Material shown ->

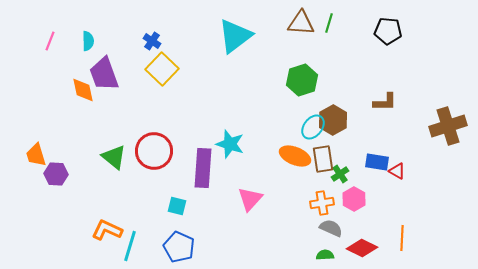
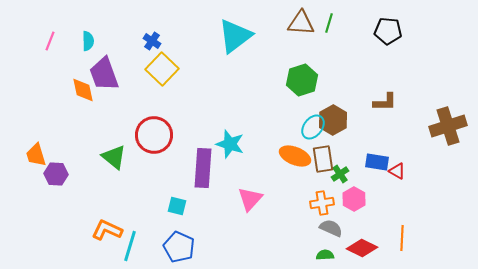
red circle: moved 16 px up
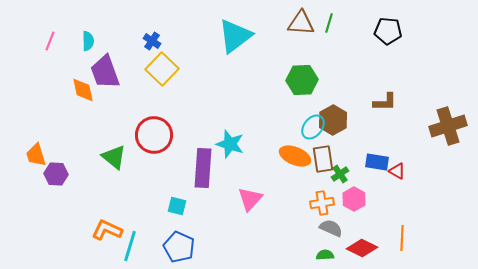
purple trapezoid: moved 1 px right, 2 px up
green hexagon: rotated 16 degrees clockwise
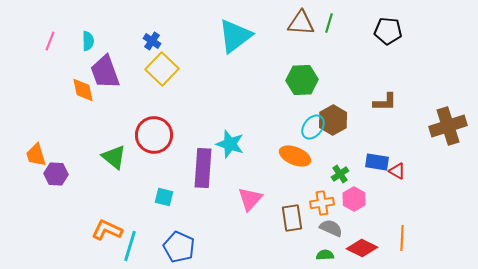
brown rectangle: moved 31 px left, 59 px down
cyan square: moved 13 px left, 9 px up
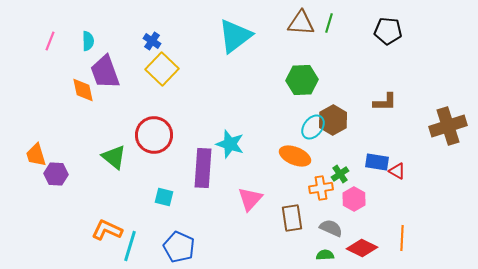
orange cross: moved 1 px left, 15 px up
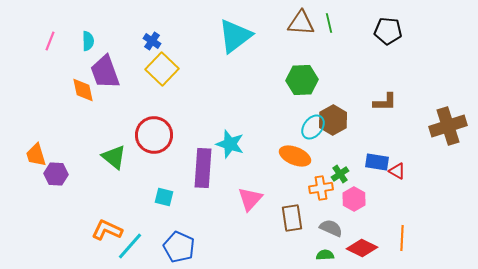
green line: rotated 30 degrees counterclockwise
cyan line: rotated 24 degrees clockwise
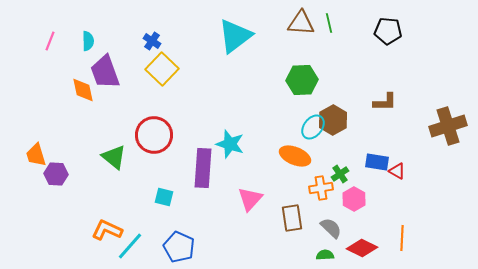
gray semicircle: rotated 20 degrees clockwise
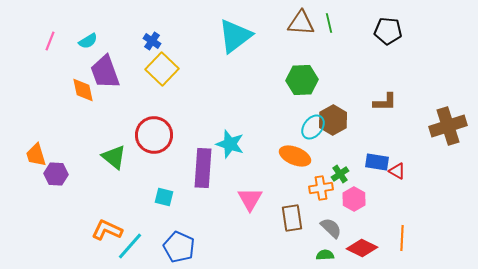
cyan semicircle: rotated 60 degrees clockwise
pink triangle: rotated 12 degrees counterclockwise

The problem -> Rewrite the lines of the items from the line with "purple trapezoid: moved 1 px right, 2 px up" to the line with "orange cross: moved 1 px left, 15 px up", substituting "shifted" for "moved" and leaving everything else unchanged. Give only these lines, and omit the pictures.

Result for this task ->
purple trapezoid: shifted 1 px right, 2 px up
green hexagon: rotated 16 degrees clockwise
brown rectangle: shifted 31 px left, 59 px down
cyan square: shifted 13 px left, 9 px up
orange cross: shifted 1 px left, 15 px up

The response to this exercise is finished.